### WORK INSTRUCTIONS
Can you quote the lines below exactly, starting at the line with "C3: none -> 12pF (GND, XI)" and going through the last one?

[Itemized modification records]

——————

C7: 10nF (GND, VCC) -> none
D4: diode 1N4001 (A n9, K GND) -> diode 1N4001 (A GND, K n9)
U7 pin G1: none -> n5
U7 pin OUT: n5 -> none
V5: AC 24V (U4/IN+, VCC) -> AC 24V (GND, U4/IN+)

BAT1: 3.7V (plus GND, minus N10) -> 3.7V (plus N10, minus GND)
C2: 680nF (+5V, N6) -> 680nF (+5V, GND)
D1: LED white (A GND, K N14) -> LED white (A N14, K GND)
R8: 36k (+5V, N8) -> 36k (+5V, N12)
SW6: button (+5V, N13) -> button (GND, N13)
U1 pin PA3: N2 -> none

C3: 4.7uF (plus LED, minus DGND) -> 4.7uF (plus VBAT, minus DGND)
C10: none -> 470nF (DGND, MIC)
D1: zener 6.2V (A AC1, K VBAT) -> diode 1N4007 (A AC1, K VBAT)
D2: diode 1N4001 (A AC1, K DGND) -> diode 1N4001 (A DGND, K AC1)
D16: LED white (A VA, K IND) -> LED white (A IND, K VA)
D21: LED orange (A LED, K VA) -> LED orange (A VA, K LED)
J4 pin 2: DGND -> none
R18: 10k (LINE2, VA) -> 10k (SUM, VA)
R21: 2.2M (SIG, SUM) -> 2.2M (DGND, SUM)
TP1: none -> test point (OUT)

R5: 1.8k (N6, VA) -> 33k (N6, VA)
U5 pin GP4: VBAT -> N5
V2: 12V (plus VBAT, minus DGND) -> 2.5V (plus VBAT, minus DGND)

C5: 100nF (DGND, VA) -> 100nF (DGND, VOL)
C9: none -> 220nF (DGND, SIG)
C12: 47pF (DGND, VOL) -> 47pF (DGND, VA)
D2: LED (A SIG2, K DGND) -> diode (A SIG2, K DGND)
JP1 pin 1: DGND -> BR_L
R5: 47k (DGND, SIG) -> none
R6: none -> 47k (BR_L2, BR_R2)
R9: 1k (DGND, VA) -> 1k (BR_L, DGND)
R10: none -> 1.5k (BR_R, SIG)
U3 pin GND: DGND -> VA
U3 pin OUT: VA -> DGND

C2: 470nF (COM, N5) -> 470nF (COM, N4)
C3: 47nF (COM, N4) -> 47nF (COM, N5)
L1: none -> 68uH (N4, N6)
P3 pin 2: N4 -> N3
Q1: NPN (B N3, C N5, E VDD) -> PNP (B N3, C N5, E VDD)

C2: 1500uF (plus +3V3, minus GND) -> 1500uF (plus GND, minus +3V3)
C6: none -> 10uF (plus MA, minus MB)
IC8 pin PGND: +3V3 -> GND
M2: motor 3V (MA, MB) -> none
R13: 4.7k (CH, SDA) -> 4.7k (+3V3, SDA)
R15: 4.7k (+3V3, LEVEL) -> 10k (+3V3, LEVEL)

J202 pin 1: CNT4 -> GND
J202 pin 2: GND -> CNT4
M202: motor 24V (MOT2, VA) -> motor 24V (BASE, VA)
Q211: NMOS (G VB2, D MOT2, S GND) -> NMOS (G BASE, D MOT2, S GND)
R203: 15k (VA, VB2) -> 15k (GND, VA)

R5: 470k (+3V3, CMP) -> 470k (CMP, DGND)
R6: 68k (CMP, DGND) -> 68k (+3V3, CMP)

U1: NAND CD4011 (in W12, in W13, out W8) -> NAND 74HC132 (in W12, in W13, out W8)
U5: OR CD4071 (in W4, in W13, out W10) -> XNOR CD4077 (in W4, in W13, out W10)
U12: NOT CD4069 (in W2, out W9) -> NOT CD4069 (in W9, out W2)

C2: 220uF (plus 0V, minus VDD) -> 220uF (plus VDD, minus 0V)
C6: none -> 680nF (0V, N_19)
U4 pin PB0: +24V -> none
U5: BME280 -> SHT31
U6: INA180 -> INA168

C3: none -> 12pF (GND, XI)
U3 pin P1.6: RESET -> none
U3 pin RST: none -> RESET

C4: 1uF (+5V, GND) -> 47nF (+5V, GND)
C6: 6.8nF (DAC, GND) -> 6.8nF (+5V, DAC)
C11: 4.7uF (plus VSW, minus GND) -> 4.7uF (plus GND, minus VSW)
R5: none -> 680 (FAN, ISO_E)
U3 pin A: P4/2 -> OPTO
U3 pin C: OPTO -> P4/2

——————

### FINAL ANSWER
C3: none -> 12pF (GND, XI)
U3 pin P1.6: RESET -> none
U3 pin RST: none -> RESET

C4: 1uF (+5V, GND) -> 47nF (+5V, GND)
C6: 6.8nF (DAC, GND) -> 6.8nF (+5V, DAC)
C11: 4.7uF (plus VSW, minus GND) -> 4.7uF (plus GND, minus VSW)
R5: none -> 680 (FAN, ISO_E)
U3 pin A: P4/2 -> OPTO
U3 pin C: OPTO -> P4/2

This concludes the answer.